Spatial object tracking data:

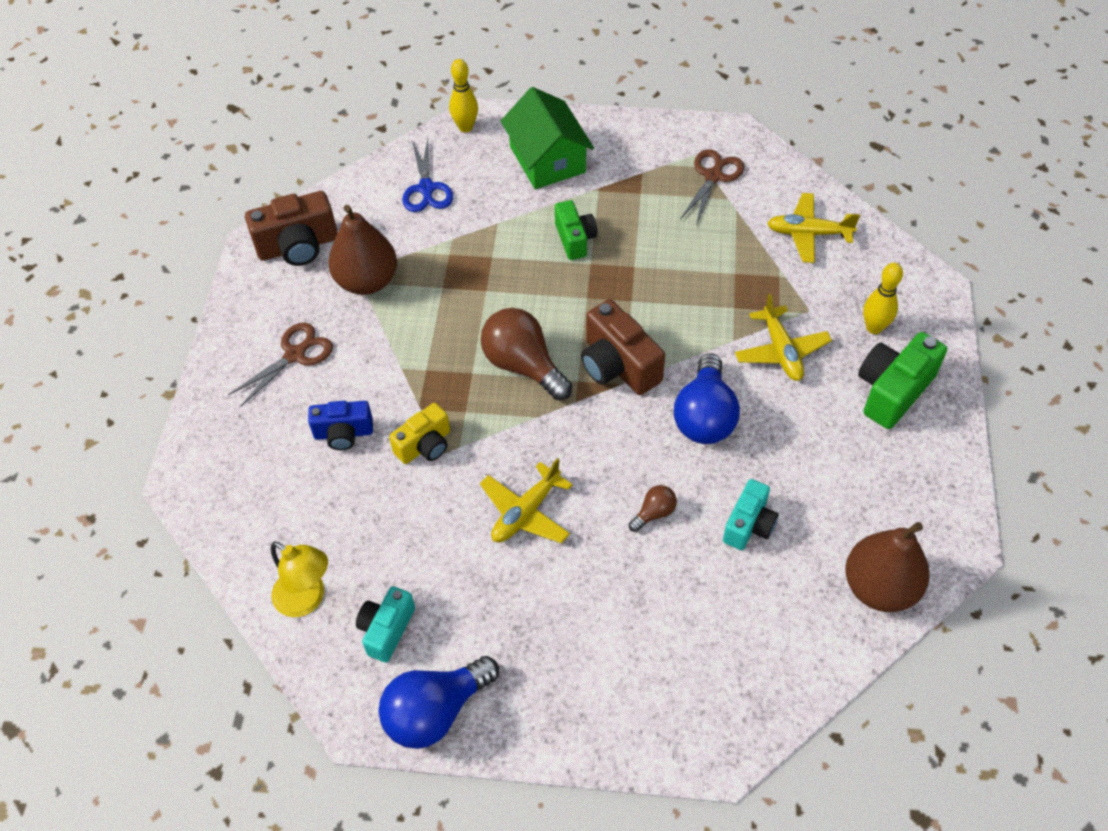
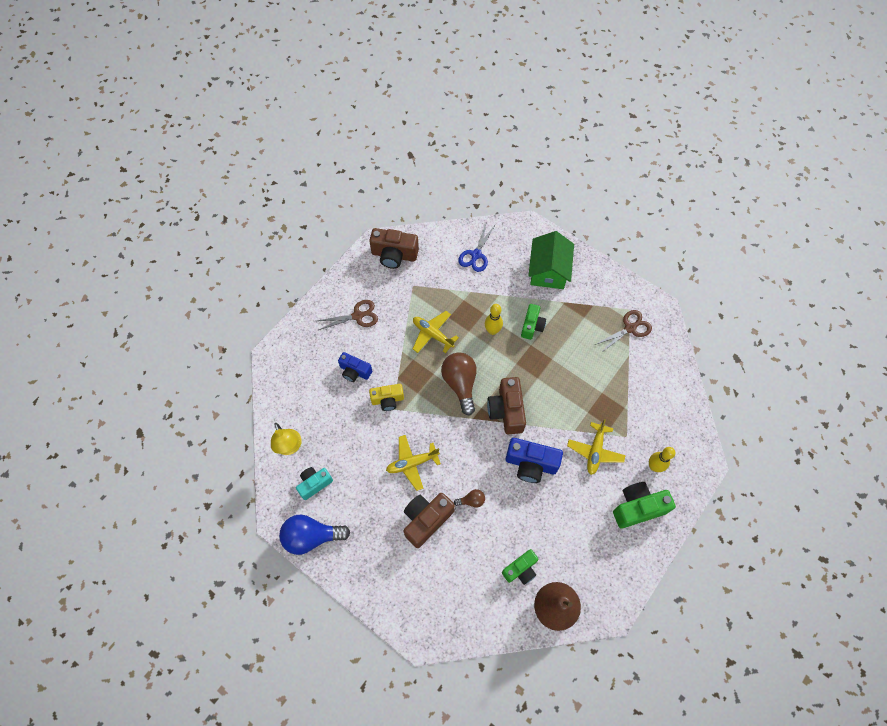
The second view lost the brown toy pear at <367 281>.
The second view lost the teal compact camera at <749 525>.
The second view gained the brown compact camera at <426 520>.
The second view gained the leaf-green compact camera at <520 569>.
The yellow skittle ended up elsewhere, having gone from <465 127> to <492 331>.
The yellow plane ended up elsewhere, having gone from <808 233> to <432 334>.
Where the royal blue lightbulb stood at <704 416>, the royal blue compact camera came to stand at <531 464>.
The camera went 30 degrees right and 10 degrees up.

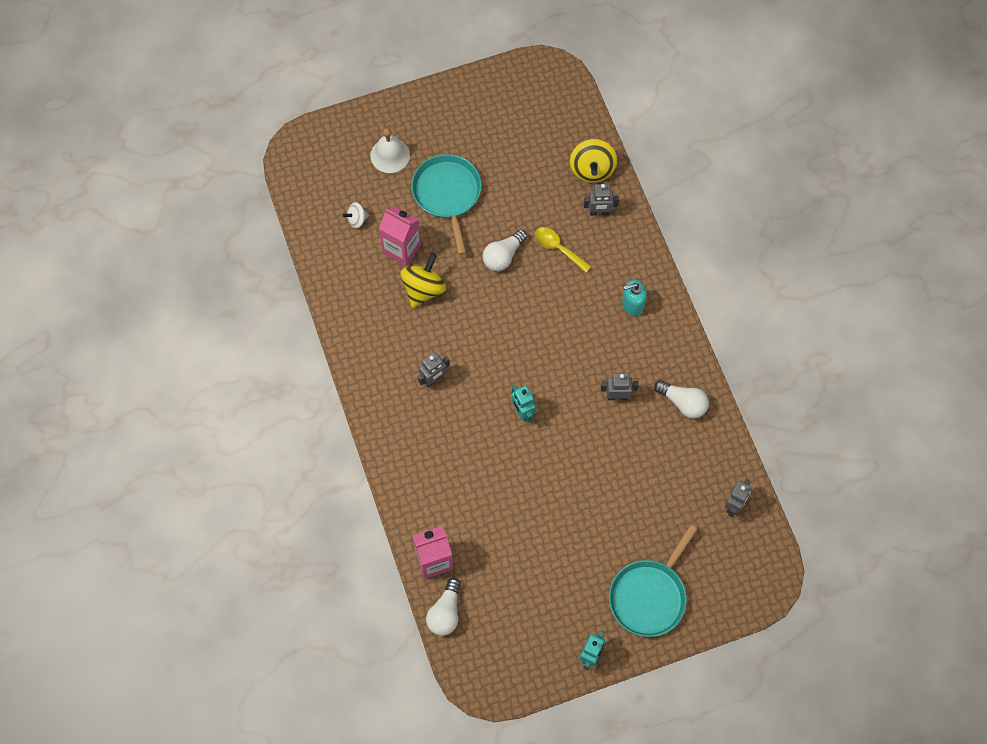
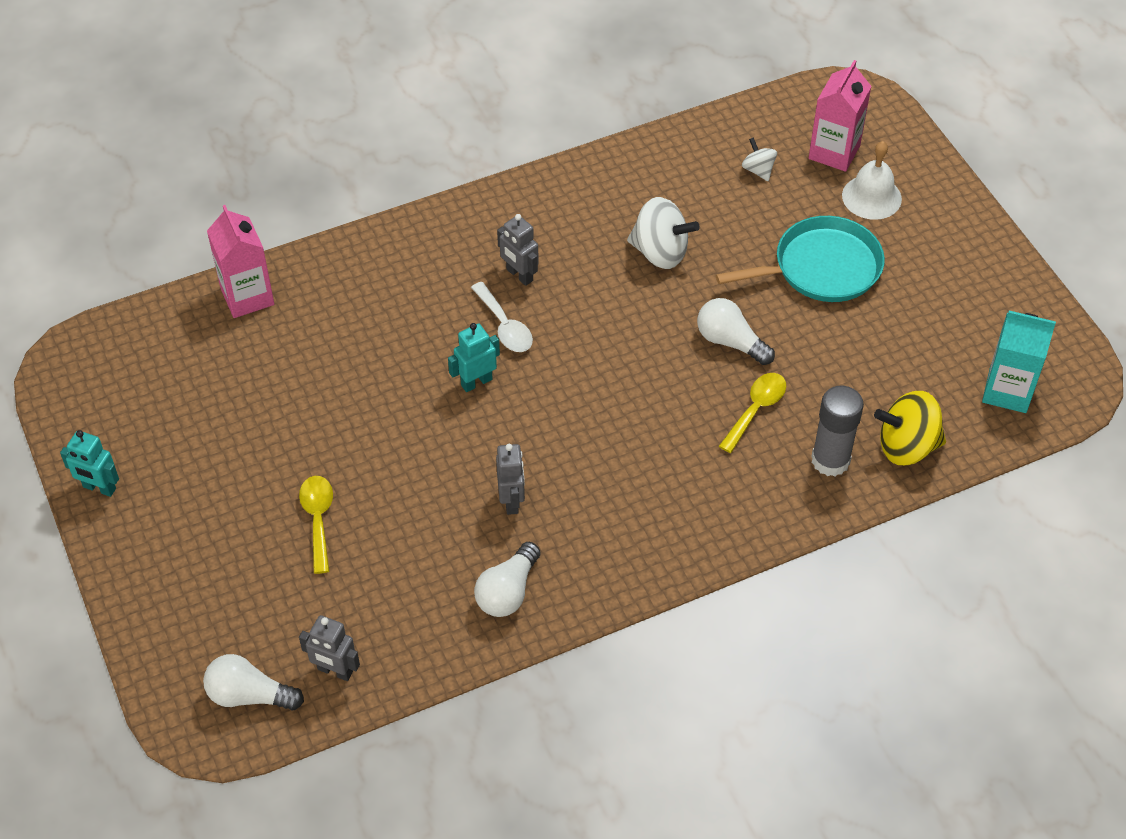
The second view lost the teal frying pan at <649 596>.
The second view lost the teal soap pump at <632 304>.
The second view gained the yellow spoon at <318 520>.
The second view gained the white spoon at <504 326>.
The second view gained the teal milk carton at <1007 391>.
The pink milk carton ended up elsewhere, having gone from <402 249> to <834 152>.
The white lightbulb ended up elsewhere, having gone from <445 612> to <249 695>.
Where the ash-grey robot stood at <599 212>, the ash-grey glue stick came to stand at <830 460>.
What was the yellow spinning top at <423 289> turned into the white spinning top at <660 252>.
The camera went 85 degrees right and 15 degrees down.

--

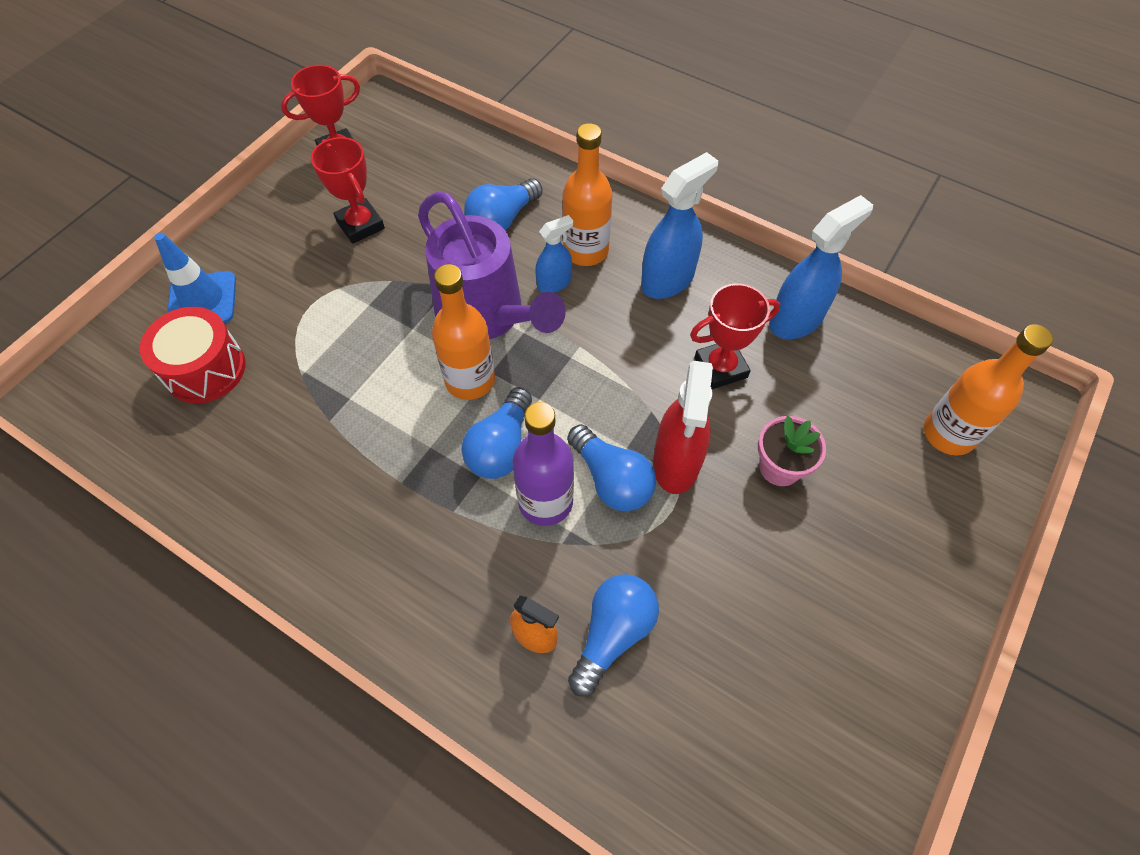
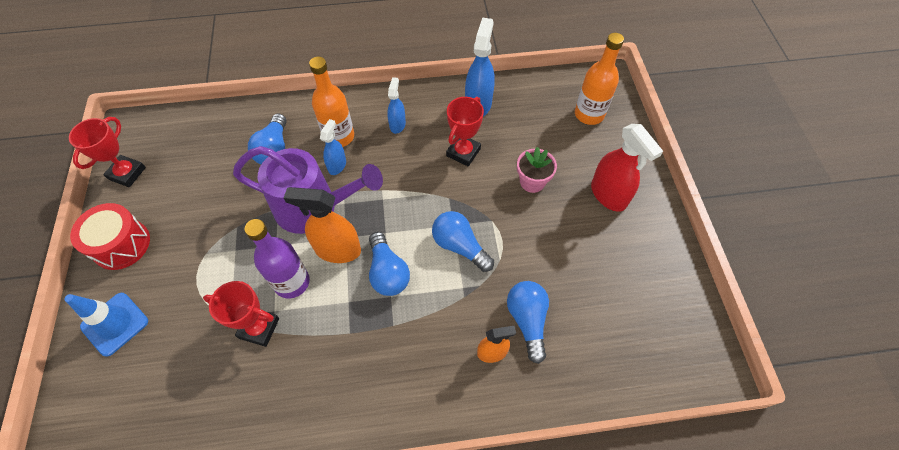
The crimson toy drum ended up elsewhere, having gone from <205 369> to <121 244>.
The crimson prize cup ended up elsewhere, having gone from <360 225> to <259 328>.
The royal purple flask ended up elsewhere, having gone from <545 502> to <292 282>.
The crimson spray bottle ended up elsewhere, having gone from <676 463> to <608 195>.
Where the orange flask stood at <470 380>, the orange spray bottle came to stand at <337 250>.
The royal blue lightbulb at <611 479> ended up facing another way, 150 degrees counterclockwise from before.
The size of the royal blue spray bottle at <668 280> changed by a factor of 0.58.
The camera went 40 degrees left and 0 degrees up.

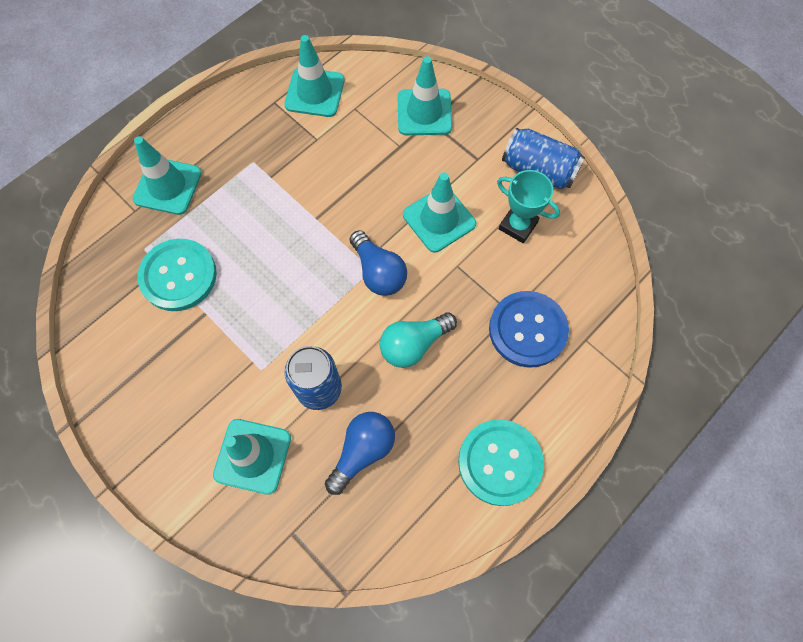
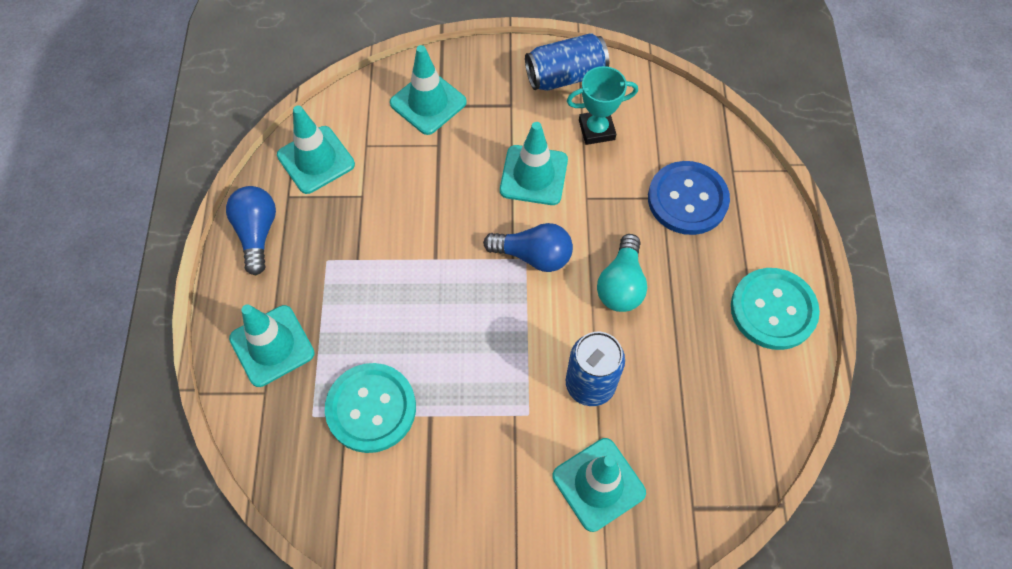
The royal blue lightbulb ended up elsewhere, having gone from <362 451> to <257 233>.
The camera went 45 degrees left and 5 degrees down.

* [TASK TO CARRY OUT]
Find "The second view lost the teal compact" in the entries above and copy that whole line exactly, then each line after it through the line that contains "The yellow plane".

* [EXERCISE ANSWER]
The second view lost the teal compact camera at <749 525>.
The second view gained the brown compact camera at <426 520>.
The second view gained the leaf-green compact camera at <520 569>.
The yellow skittle ended up elsewhere, having gone from <465 127> to <492 331>.
The yellow plane ended up elsewhere, having gone from <808 233> to <432 334>.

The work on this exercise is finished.